_EXERCISE OBJECTIVE_
Leave out the pictures and transcribe every entry below exactly.

_DATA SHOWN_
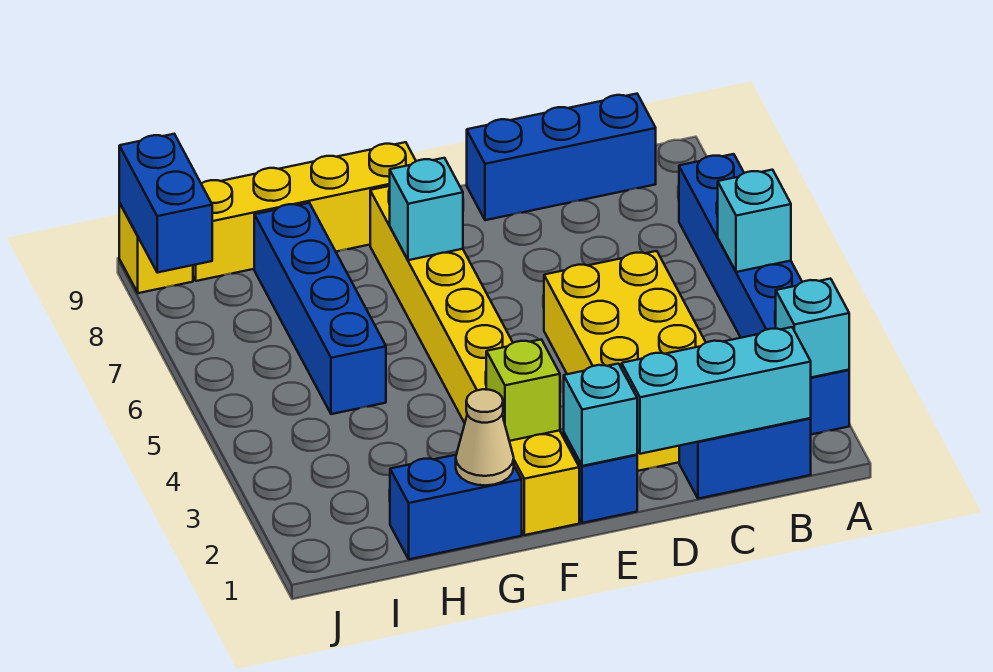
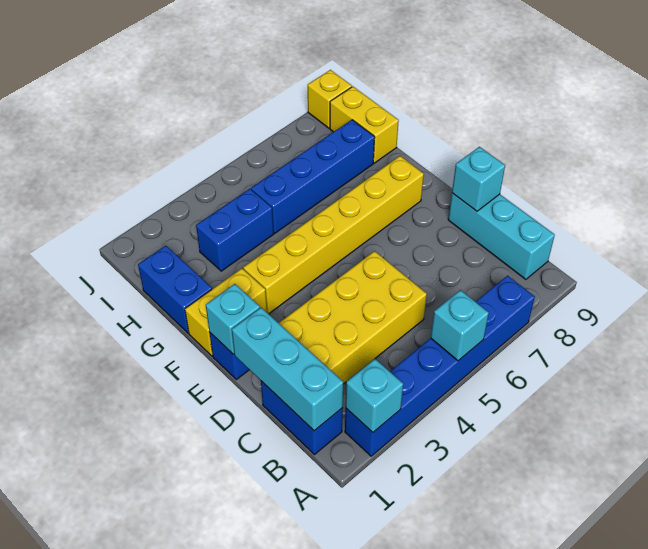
blue brick B9:D9 level 1 -> cyan brick B9:D9 level 1
lime brick F2 level 2 -> none
cyan brick F7 level 2 -> cyan brick D9 level 2
yellow brick F9:I9 level 1 -> yellow brick H9:I9 level 1
tan cone G1 level 2 -> none
blue brick J8:J9 level 2 -> blue brick H3:H4 level 1

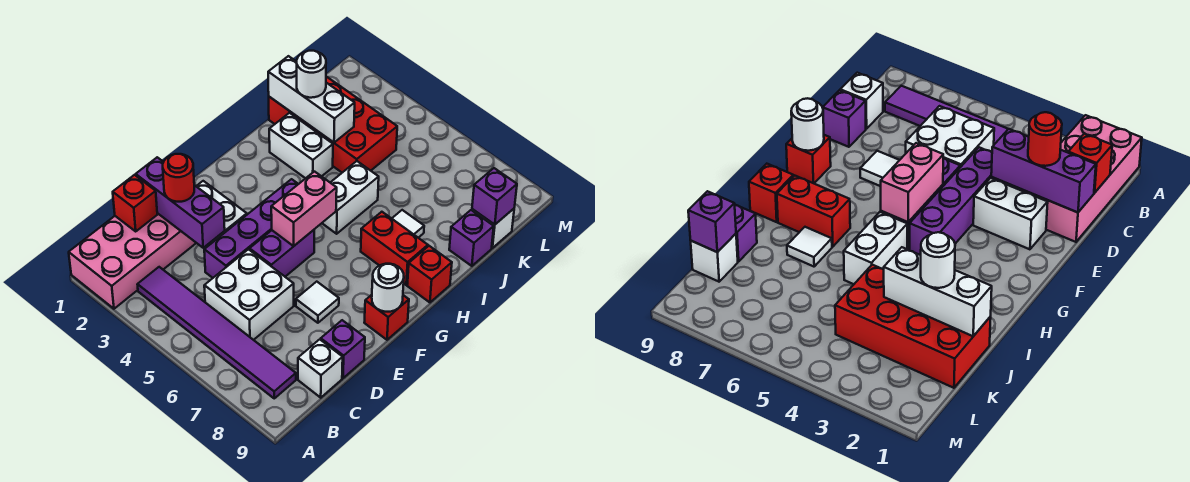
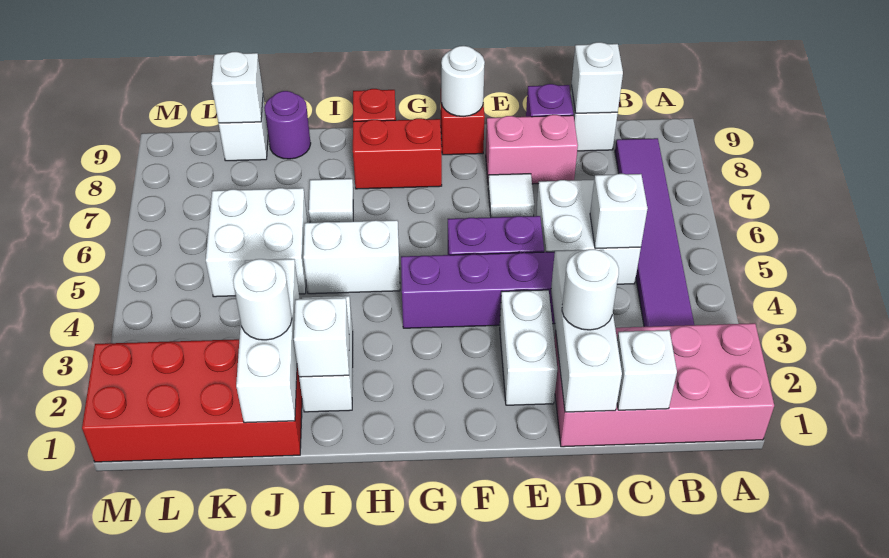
red brick C1 level 2 -> white brick C1 level 2
none -> white brick C5 level 2
none -> white brick C9 level 2
purple brick D1:D3 level 2 -> white brick D1:D3 level 2
red round brick D2 level 3 -> white round brick D2 level 3
pink brick F5:G5 level 2 -> pink brick D8:E8 level 1
red brick H7:H8 level 1 -> red brick G8:H8 level 1
none -> white brick I2 level 2
red brick J1:K4 level 1 -> red brick J1:M2 level 1
none -> white brick J5:K6 level 1
purple brick J9 level 1 -> purple round brick J9 level 1
purple brick K9 level 2 -> white brick K9 level 2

_SOLUTION FOR THIS PROBLEM_
blue brick B9:D9 level 1 -> cyan brick B9:D9 level 1
lime brick F2 level 2 -> none
cyan brick F7 level 2 -> cyan brick D9 level 2
yellow brick F9:I9 level 1 -> yellow brick H9:I9 level 1
tan cone G1 level 2 -> none
blue brick J8:J9 level 2 -> blue brick H3:H4 level 1

red brick C1 level 2 -> white brick C1 level 2
none -> white brick C5 level 2
none -> white brick C9 level 2
purple brick D1:D3 level 2 -> white brick D1:D3 level 2
red round brick D2 level 3 -> white round brick D2 level 3
pink brick F5:G5 level 2 -> pink brick D8:E8 level 1
red brick H7:H8 level 1 -> red brick G8:H8 level 1
none -> white brick I2 level 2
red brick J1:K4 level 1 -> red brick J1:M2 level 1
none -> white brick J5:K6 level 1
purple brick J9 level 1 -> purple round brick J9 level 1
purple brick K9 level 2 -> white brick K9 level 2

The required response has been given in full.